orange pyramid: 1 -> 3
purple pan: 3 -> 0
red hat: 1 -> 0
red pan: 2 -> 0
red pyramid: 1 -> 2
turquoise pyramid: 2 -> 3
==
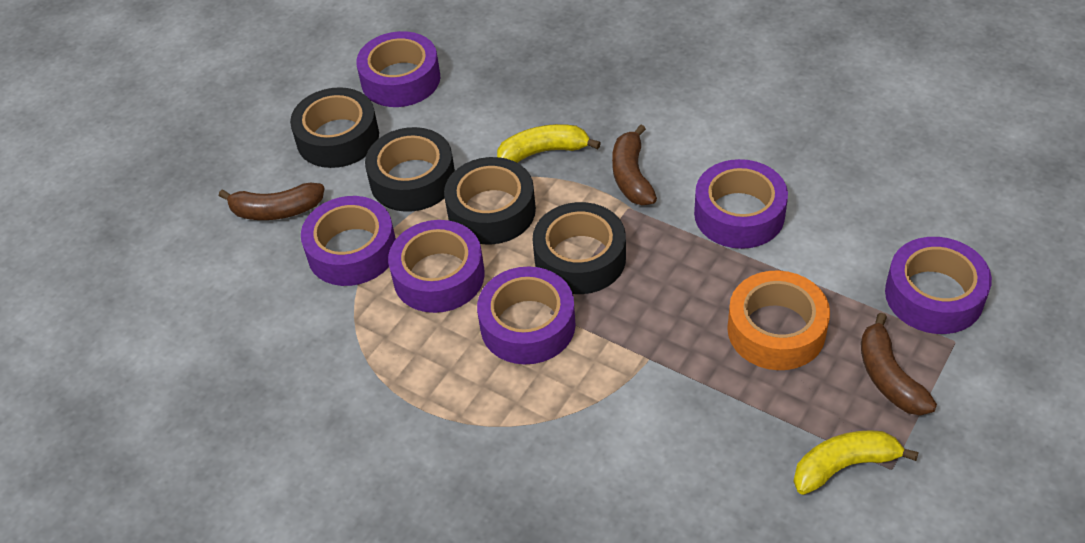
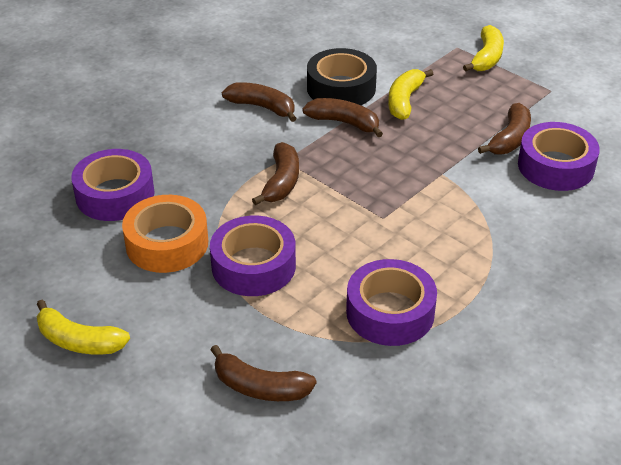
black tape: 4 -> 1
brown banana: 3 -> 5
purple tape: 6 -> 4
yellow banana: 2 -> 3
--
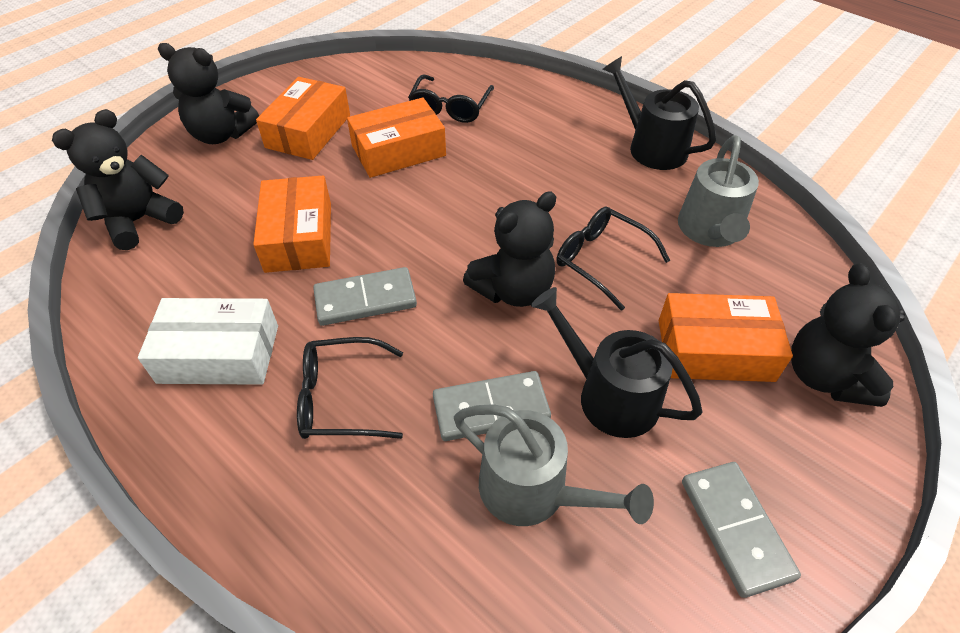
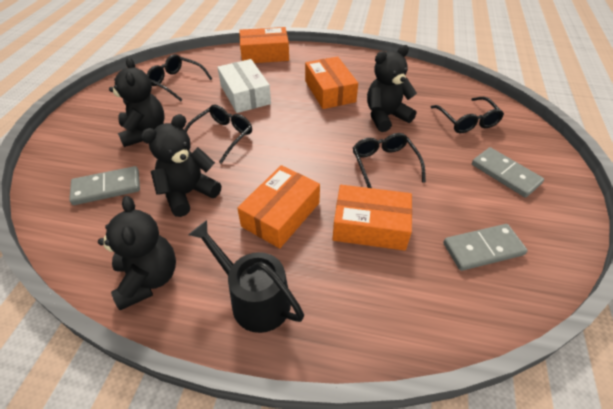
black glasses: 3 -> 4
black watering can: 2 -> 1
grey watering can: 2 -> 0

Exercise objective:
State how many lines of the listing include the word "watering". Reply with the number alone.

Answer to the exercise:
2